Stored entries
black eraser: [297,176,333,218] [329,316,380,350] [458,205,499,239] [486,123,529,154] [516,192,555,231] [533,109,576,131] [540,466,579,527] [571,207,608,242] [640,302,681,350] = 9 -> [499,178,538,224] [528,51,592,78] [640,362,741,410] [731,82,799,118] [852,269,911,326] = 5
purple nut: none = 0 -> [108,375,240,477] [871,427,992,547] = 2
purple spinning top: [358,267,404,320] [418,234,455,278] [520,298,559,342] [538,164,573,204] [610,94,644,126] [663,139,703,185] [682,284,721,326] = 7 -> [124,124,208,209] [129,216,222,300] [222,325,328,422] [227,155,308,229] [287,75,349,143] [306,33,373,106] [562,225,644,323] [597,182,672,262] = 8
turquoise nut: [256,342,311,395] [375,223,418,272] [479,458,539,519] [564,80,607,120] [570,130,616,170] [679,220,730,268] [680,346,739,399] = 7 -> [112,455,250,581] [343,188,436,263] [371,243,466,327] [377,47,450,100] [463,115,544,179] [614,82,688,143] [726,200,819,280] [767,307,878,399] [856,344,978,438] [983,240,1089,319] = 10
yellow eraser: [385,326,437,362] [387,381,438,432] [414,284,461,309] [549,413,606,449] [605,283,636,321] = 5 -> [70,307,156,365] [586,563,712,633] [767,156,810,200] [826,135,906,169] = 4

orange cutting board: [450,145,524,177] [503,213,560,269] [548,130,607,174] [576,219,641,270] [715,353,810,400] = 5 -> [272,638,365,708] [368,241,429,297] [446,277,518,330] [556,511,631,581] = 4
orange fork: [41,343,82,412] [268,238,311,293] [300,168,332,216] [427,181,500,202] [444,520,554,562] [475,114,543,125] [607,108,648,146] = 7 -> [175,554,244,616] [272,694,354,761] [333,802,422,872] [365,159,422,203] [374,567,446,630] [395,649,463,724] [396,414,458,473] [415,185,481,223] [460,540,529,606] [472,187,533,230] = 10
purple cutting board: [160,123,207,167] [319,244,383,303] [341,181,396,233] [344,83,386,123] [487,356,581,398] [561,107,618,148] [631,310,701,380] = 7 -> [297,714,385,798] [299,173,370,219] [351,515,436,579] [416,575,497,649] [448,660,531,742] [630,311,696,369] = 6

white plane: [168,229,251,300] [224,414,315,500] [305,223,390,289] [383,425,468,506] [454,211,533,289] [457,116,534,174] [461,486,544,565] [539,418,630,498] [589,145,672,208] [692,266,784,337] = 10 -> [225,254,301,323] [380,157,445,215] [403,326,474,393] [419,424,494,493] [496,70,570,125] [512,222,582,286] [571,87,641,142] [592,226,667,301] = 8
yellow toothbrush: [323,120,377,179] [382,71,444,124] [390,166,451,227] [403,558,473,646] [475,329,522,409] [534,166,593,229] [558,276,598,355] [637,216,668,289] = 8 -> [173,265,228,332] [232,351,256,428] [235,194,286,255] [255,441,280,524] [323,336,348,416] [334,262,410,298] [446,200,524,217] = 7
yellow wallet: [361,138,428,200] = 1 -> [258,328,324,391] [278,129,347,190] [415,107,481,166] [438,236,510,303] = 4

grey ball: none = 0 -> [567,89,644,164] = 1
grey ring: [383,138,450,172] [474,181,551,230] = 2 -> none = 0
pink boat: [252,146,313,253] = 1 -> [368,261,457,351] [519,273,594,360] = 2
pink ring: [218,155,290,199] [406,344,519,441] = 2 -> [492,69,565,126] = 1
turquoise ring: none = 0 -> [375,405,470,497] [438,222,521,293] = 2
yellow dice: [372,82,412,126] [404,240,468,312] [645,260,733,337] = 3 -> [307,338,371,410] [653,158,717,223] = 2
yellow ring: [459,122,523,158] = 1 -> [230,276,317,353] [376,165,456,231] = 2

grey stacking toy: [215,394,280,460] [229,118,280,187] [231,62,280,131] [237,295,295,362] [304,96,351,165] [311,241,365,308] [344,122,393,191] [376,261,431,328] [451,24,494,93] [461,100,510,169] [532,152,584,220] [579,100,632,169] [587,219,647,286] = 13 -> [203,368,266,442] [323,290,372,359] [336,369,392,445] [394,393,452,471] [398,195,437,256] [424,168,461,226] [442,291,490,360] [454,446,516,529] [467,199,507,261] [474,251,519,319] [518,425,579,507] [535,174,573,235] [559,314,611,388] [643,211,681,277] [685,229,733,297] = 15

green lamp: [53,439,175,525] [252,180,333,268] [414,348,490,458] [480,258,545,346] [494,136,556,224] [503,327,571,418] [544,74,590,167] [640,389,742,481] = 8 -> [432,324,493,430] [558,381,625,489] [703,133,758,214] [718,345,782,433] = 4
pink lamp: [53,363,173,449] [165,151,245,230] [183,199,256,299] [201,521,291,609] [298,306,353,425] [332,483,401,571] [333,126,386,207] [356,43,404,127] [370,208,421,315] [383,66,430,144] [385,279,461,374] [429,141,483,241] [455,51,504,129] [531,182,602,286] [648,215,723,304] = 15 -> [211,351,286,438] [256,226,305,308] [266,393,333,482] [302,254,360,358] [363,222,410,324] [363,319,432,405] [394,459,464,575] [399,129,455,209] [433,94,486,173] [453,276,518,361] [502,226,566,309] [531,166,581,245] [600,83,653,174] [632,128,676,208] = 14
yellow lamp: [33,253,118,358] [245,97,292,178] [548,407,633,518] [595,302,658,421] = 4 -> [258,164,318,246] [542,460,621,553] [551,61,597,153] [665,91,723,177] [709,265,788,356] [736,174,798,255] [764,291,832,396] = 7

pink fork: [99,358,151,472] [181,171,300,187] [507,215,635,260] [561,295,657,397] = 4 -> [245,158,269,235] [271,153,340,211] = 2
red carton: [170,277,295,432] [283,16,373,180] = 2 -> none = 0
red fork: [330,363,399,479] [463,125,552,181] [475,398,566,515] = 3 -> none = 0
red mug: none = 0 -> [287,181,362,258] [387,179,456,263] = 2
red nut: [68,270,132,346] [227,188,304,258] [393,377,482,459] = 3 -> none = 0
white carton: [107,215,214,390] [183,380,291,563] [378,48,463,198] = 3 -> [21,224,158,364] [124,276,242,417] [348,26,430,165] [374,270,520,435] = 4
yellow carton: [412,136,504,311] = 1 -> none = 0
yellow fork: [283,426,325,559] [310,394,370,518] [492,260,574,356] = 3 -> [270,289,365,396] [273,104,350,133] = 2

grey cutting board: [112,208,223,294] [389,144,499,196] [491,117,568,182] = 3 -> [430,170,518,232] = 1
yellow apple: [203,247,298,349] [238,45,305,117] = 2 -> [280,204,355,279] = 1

» **ACTIVITY**: Output all records verbatim.

» **OUTPUT OF THE EXERCISE**:
black eraser: [297,176,333,218] [329,316,380,350] [458,205,499,239] [486,123,529,154] [516,192,555,231] [533,109,576,131] [540,466,579,527] [571,207,608,242] [640,302,681,350] = 9 -> [499,178,538,224] [528,51,592,78] [640,362,741,410] [731,82,799,118] [852,269,911,326] = 5
purple nut: none = 0 -> [108,375,240,477] [871,427,992,547] = 2
purple spinning top: [358,267,404,320] [418,234,455,278] [520,298,559,342] [538,164,573,204] [610,94,644,126] [663,139,703,185] [682,284,721,326] = 7 -> [124,124,208,209] [129,216,222,300] [222,325,328,422] [227,155,308,229] [287,75,349,143] [306,33,373,106] [562,225,644,323] [597,182,672,262] = 8
turquoise nut: [256,342,311,395] [375,223,418,272] [479,458,539,519] [564,80,607,120] [570,130,616,170] [679,220,730,268] [680,346,739,399] = 7 -> [112,455,250,581] [343,188,436,263] [371,243,466,327] [377,47,450,100] [463,115,544,179] [614,82,688,143] [726,200,819,280] [767,307,878,399] [856,344,978,438] [983,240,1089,319] = 10
yellow eraser: [385,326,437,362] [387,381,438,432] [414,284,461,309] [549,413,606,449] [605,283,636,321] = 5 -> [70,307,156,365] [586,563,712,633] [767,156,810,200] [826,135,906,169] = 4

orange cutting board: [450,145,524,177] [503,213,560,269] [548,130,607,174] [576,219,641,270] [715,353,810,400] = 5 -> [272,638,365,708] [368,241,429,297] [446,277,518,330] [556,511,631,581] = 4
orange fork: [41,343,82,412] [268,238,311,293] [300,168,332,216] [427,181,500,202] [444,520,554,562] [475,114,543,125] [607,108,648,146] = 7 -> [175,554,244,616] [272,694,354,761] [333,802,422,872] [365,159,422,203] [374,567,446,630] [395,649,463,724] [396,414,458,473] [415,185,481,223] [460,540,529,606] [472,187,533,230] = 10
purple cutting board: [160,123,207,167] [319,244,383,303] [341,181,396,233] [344,83,386,123] [487,356,581,398] [561,107,618,148] [631,310,701,380] = 7 -> [297,714,385,798] [299,173,370,219] [351,515,436,579] [416,575,497,649] [448,660,531,742] [630,311,696,369] = 6

white plane: [168,229,251,300] [224,414,315,500] [305,223,390,289] [383,425,468,506] [454,211,533,289] [457,116,534,174] [461,486,544,565] [539,418,630,498] [589,145,672,208] [692,266,784,337] = 10 -> [225,254,301,323] [380,157,445,215] [403,326,474,393] [419,424,494,493] [496,70,570,125] [512,222,582,286] [571,87,641,142] [592,226,667,301] = 8
yellow toothbrush: [323,120,377,179] [382,71,444,124] [390,166,451,227] [403,558,473,646] [475,329,522,409] [534,166,593,229] [558,276,598,355] [637,216,668,289] = 8 -> [173,265,228,332] [232,351,256,428] [235,194,286,255] [255,441,280,524] [323,336,348,416] [334,262,410,298] [446,200,524,217] = 7
yellow wallet: [361,138,428,200] = 1 -> [258,328,324,391] [278,129,347,190] [415,107,481,166] [438,236,510,303] = 4

grey ball: none = 0 -> [567,89,644,164] = 1
grey ring: [383,138,450,172] [474,181,551,230] = 2 -> none = 0
pink boat: [252,146,313,253] = 1 -> [368,261,457,351] [519,273,594,360] = 2
pink ring: [218,155,290,199] [406,344,519,441] = 2 -> [492,69,565,126] = 1
turquoise ring: none = 0 -> [375,405,470,497] [438,222,521,293] = 2
yellow dice: [372,82,412,126] [404,240,468,312] [645,260,733,337] = 3 -> [307,338,371,410] [653,158,717,223] = 2
yellow ring: [459,122,523,158] = 1 -> [230,276,317,353] [376,165,456,231] = 2

grey stacking toy: [215,394,280,460] [229,118,280,187] [231,62,280,131] [237,295,295,362] [304,96,351,165] [311,241,365,308] [344,122,393,191] [376,261,431,328] [451,24,494,93] [461,100,510,169] [532,152,584,220] [579,100,632,169] [587,219,647,286] = 13 -> [203,368,266,442] [323,290,372,359] [336,369,392,445] [394,393,452,471] [398,195,437,256] [424,168,461,226] [442,291,490,360] [454,446,516,529] [467,199,507,261] [474,251,519,319] [518,425,579,507] [535,174,573,235] [559,314,611,388] [643,211,681,277] [685,229,733,297] = 15

green lamp: [53,439,175,525] [252,180,333,268] [414,348,490,458] [480,258,545,346] [494,136,556,224] [503,327,571,418] [544,74,590,167] [640,389,742,481] = 8 -> [432,324,493,430] [558,381,625,489] [703,133,758,214] [718,345,782,433] = 4
pink lamp: [53,363,173,449] [165,151,245,230] [183,199,256,299] [201,521,291,609] [298,306,353,425] [332,483,401,571] [333,126,386,207] [356,43,404,127] [370,208,421,315] [383,66,430,144] [385,279,461,374] [429,141,483,241] [455,51,504,129] [531,182,602,286] [648,215,723,304] = 15 -> [211,351,286,438] [256,226,305,308] [266,393,333,482] [302,254,360,358] [363,222,410,324] [363,319,432,405] [394,459,464,575] [399,129,455,209] [433,94,486,173] [453,276,518,361] [502,226,566,309] [531,166,581,245] [600,83,653,174] [632,128,676,208] = 14
yellow lamp: [33,253,118,358] [245,97,292,178] [548,407,633,518] [595,302,658,421] = 4 -> [258,164,318,246] [542,460,621,553] [551,61,597,153] [665,91,723,177] [709,265,788,356] [736,174,798,255] [764,291,832,396] = 7

pink fork: [99,358,151,472] [181,171,300,187] [507,215,635,260] [561,295,657,397] = 4 -> [245,158,269,235] [271,153,340,211] = 2
red carton: [170,277,295,432] [283,16,373,180] = 2 -> none = 0
red fork: [330,363,399,479] [463,125,552,181] [475,398,566,515] = 3 -> none = 0
red mug: none = 0 -> [287,181,362,258] [387,179,456,263] = 2
red nut: [68,270,132,346] [227,188,304,258] [393,377,482,459] = 3 -> none = 0
white carton: [107,215,214,390] [183,380,291,563] [378,48,463,198] = 3 -> [21,224,158,364] [124,276,242,417] [348,26,430,165] [374,270,520,435] = 4
yellow carton: [412,136,504,311] = 1 -> none = 0
yellow fork: [283,426,325,559] [310,394,370,518] [492,260,574,356] = 3 -> [270,289,365,396] [273,104,350,133] = 2

grey cutting board: [112,208,223,294] [389,144,499,196] [491,117,568,182] = 3 -> [430,170,518,232] = 1
yellow apple: [203,247,298,349] [238,45,305,117] = 2 -> [280,204,355,279] = 1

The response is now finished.